What you will do: Please give back only the lines below from the one containing "R2: 1k (W13, W30) -> 1k (W13, W19)" to the one containing "R22: 180k (IC4/out, W11)", each repeated word for word, both ends included.

Working data:
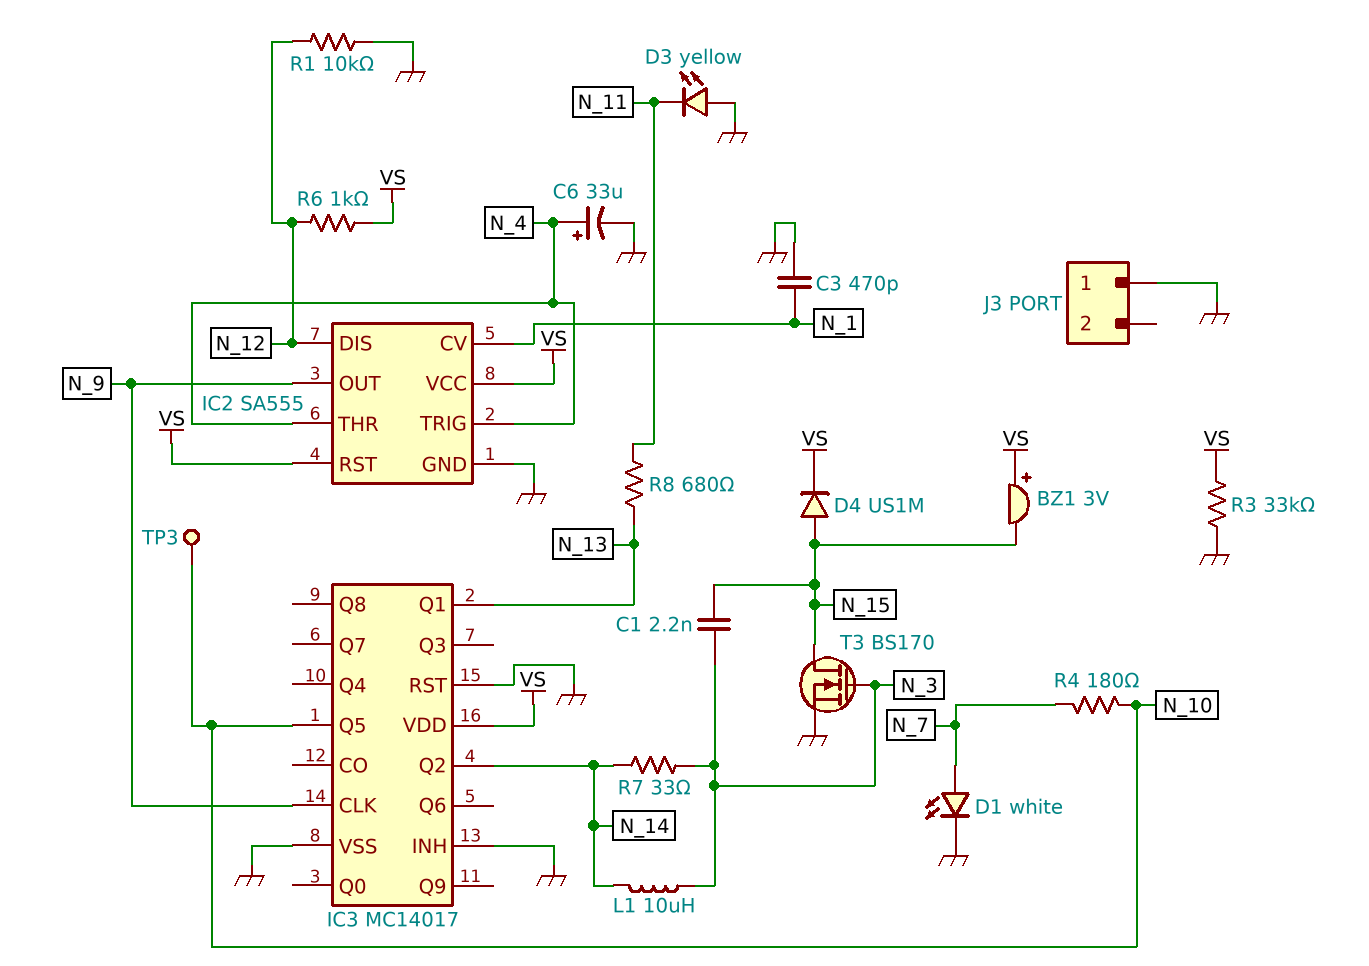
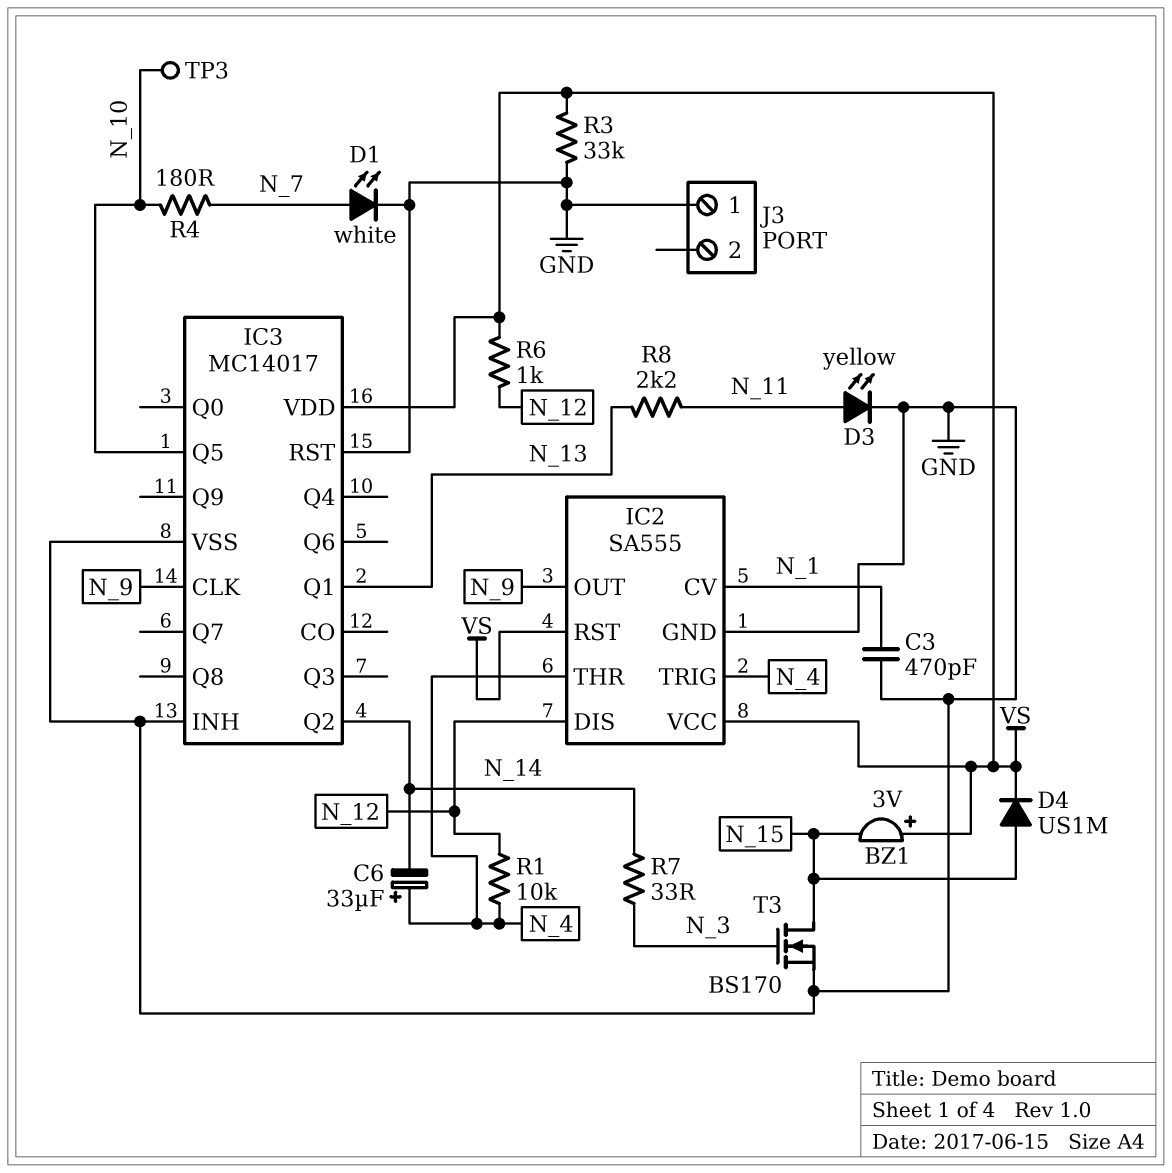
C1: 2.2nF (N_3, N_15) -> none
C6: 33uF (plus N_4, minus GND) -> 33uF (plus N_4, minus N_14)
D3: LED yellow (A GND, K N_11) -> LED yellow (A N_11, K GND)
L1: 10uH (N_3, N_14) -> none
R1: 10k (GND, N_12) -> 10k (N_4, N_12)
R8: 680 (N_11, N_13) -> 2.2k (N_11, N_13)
---
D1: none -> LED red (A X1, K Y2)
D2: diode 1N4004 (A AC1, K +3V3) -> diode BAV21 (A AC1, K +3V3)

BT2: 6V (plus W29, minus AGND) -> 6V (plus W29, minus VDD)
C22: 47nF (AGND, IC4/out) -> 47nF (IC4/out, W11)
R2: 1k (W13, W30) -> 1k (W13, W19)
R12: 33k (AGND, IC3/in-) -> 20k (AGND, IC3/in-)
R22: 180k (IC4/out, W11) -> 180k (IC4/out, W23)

Result:
R2: 1k (W13, W30) -> 1k (W13, W19)
R12: 33k (AGND, IC3/in-) -> 20k (AGND, IC3/in-)
R22: 180k (IC4/out, W11) -> 180k (IC4/out, W23)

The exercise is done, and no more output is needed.